◆ **What the task asks**:
With the images excluded, set down every line of the listing below exactly.

▶

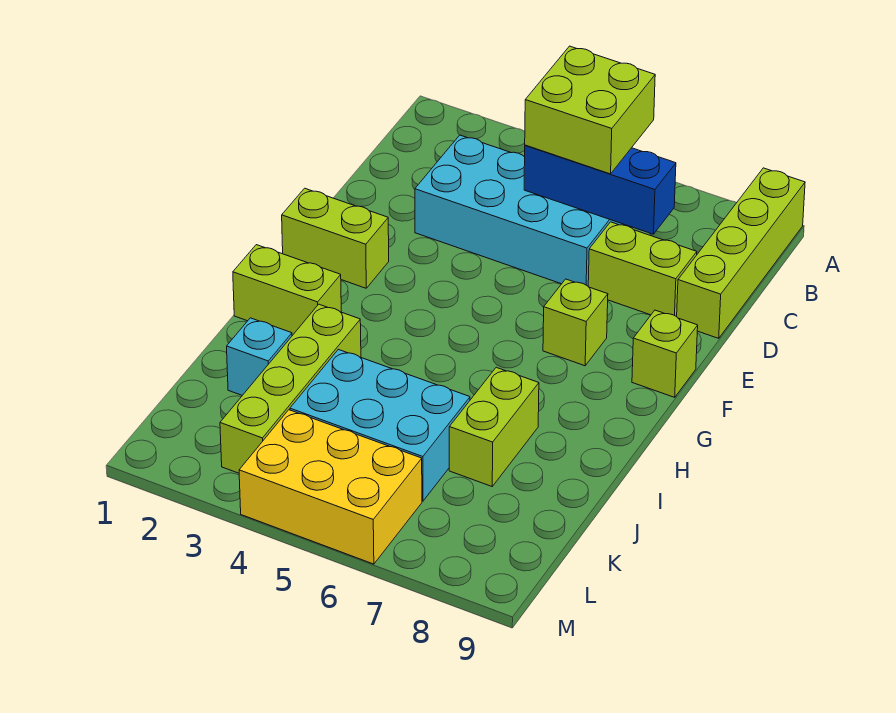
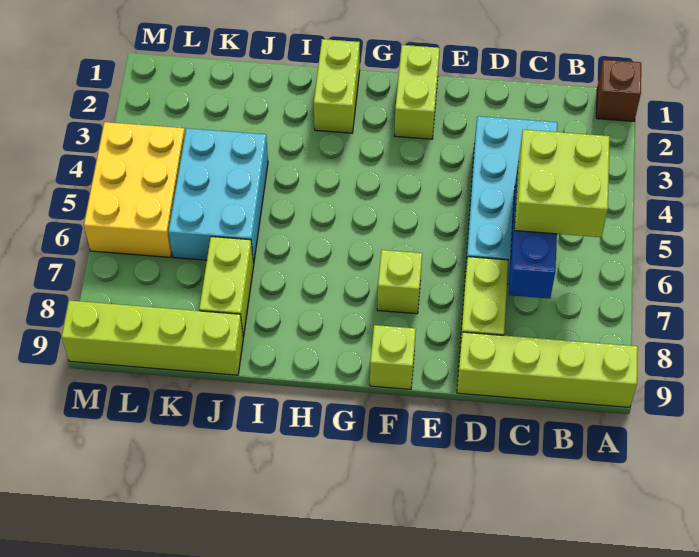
none -> brown brick A1 level 1
lime brick I3:L3 level 1 -> lime brick J9:M9 level 1
lime brick I7:J7 level 1 -> lime brick J7:J8 level 1
cyan brick J2 level 1 -> none

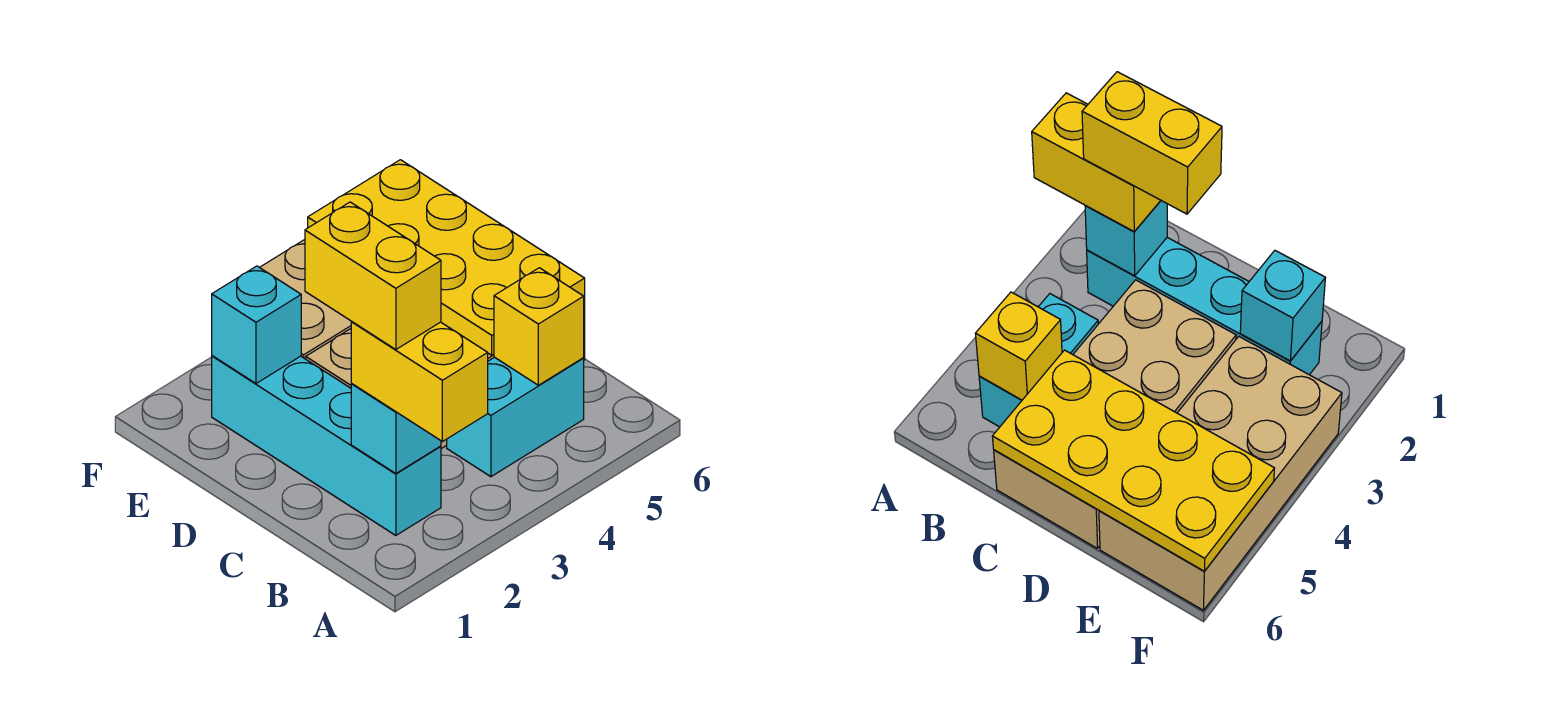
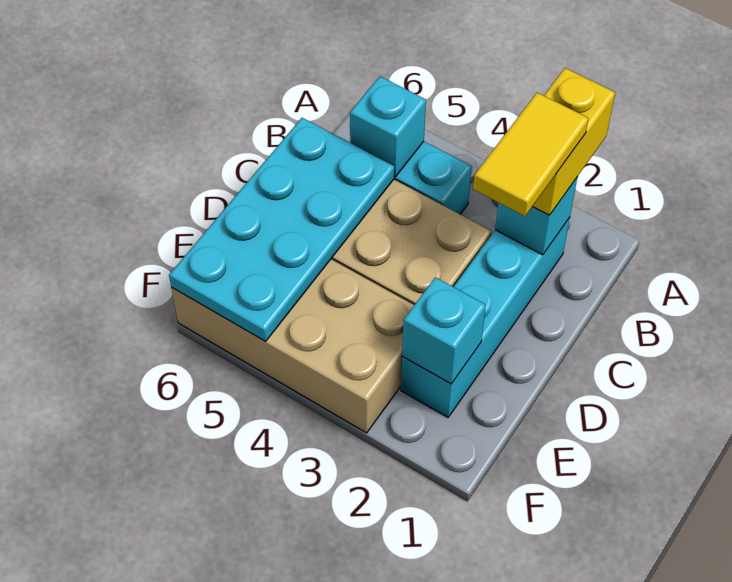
yellow brick B2:C2 level 4 -> yellow tile B2:C2 level 4
yellow brick B5 level 2 -> cyan brick B5 level 2
yellow plate C5:F6 level 2 -> cyan plate C5:F6 level 2

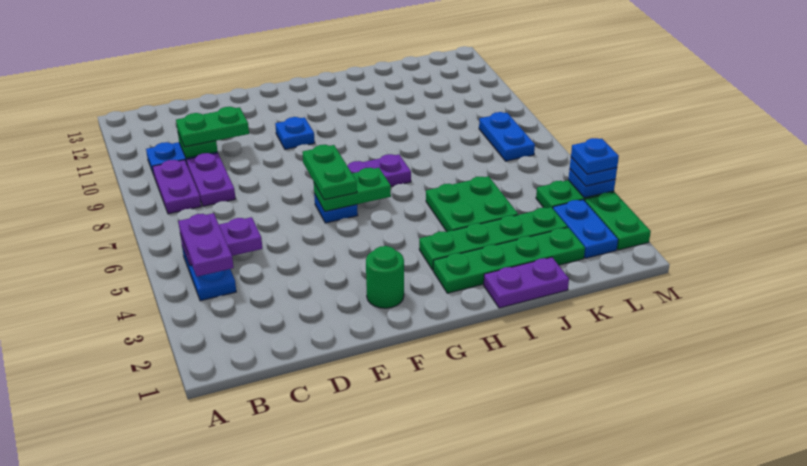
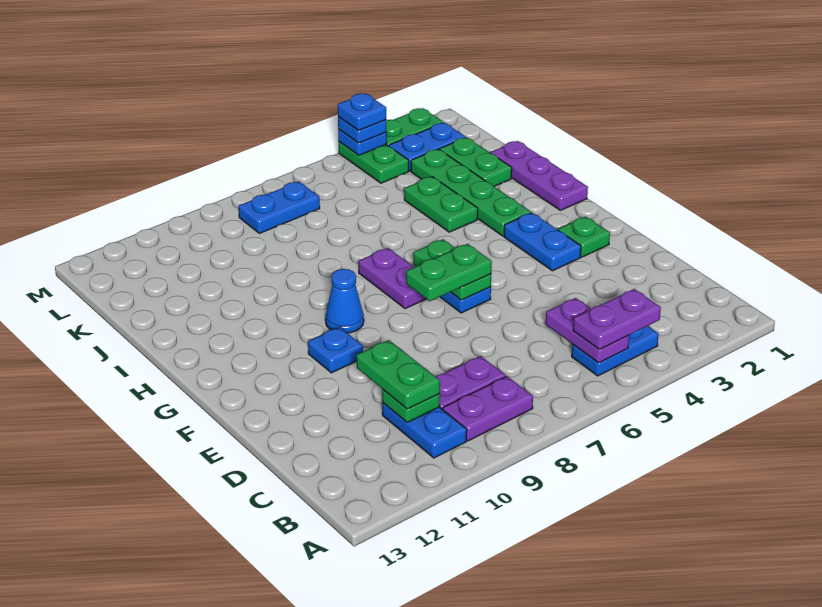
green round brick F2 level 1 -> green plate F2 level 1
none -> blue plate F3:G3 level 1
none -> blue cone G9 level 1
green plate H2:K2 level 1 -> green plate J2:K2 level 1
purple plate I1:J1 level 1 -> purple plate H1:J1 level 1
green plate I4:J5 level 1 -> green plate I4:J4 level 1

◀

◆ **Output for this task**:
none -> brown brick A1 level 1
lime brick I3:L3 level 1 -> lime brick J9:M9 level 1
lime brick I7:J7 level 1 -> lime brick J7:J8 level 1
cyan brick J2 level 1 -> none

yellow brick B2:C2 level 4 -> yellow tile B2:C2 level 4
yellow brick B5 level 2 -> cyan brick B5 level 2
yellow plate C5:F6 level 2 -> cyan plate C5:F6 level 2

green round brick F2 level 1 -> green plate F2 level 1
none -> blue plate F3:G3 level 1
none -> blue cone G9 level 1
green plate H2:K2 level 1 -> green plate J2:K2 level 1
purple plate I1:J1 level 1 -> purple plate H1:J1 level 1
green plate I4:J5 level 1 -> green plate I4:J4 level 1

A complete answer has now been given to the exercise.